=== Begin Enclosure ===
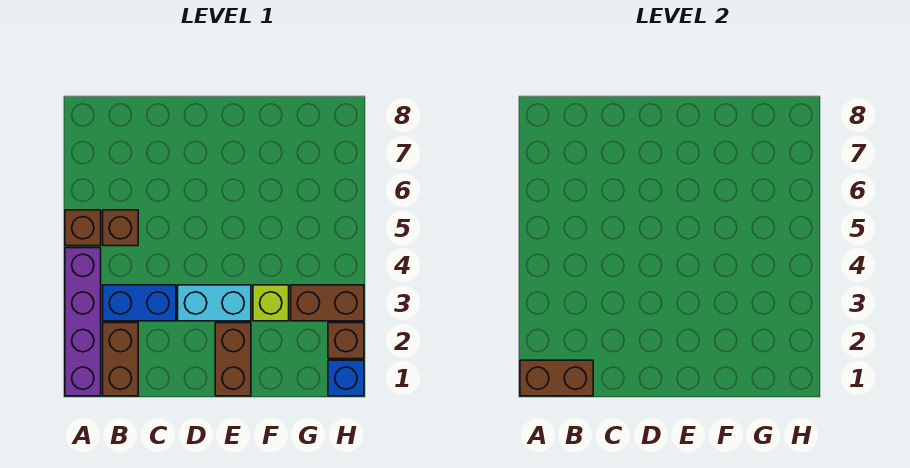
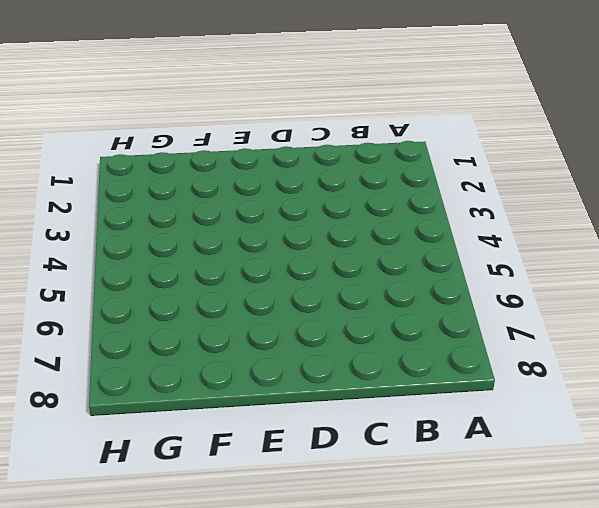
none -> purple 1x4 brick [65,248,101,396]
none -> brown 1x1 brick [65,210,101,246]
none -> brown 1x2 brick [103,323,138,396]

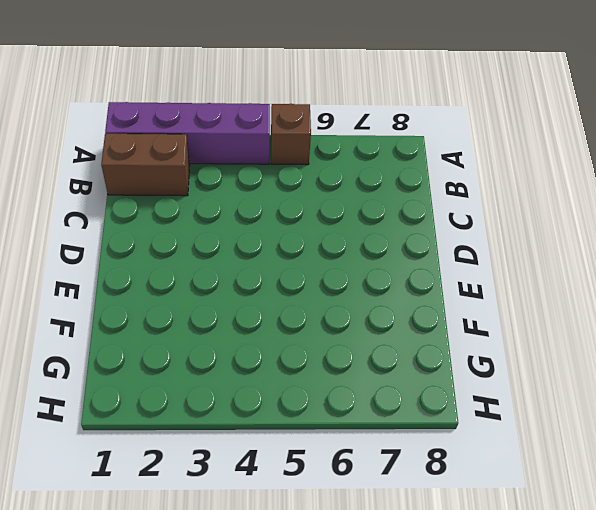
none -> blue 1x2 brick [103,285,176,321]
none -> brown 1x1 brick [103,210,138,246]
none -> cyan 1x2 brick [178,285,251,321]

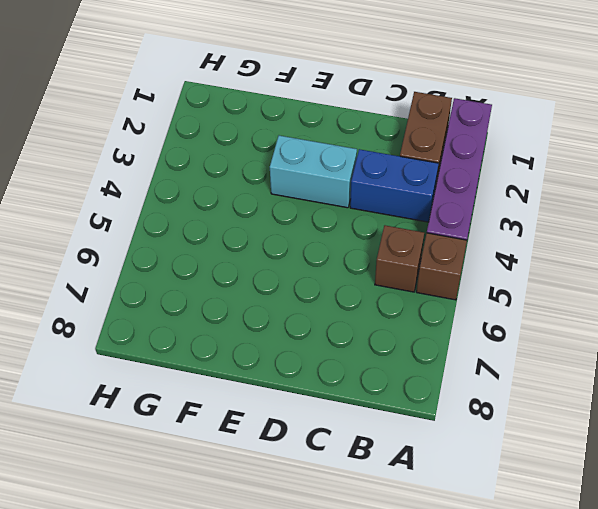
none -> brown 1x2 brick [215,323,251,396]
none -> lime 1x1 brick [253,285,289,321]
none -> brown 1x2 brick [291,285,364,321]

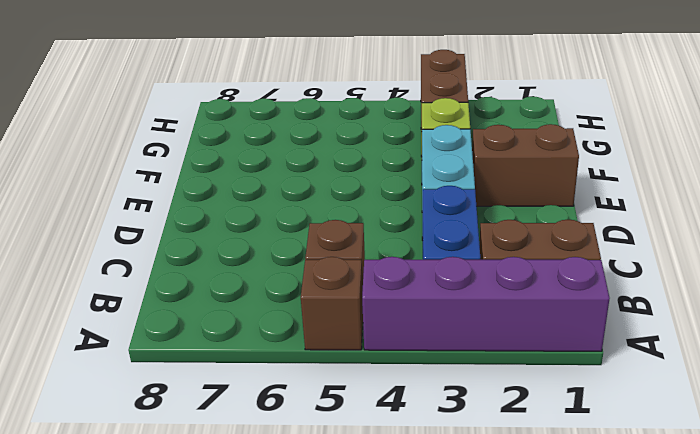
none -> blue 1x1 brick [328,360,364,396]
none -> brown 1x1 brick [328,323,364,359]
none -> brown 1x2 brick [520,360,593,396]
=== End Enclosure ===
Lines that include the word "brown" — how many are there in the data? Answer with the number alone.

7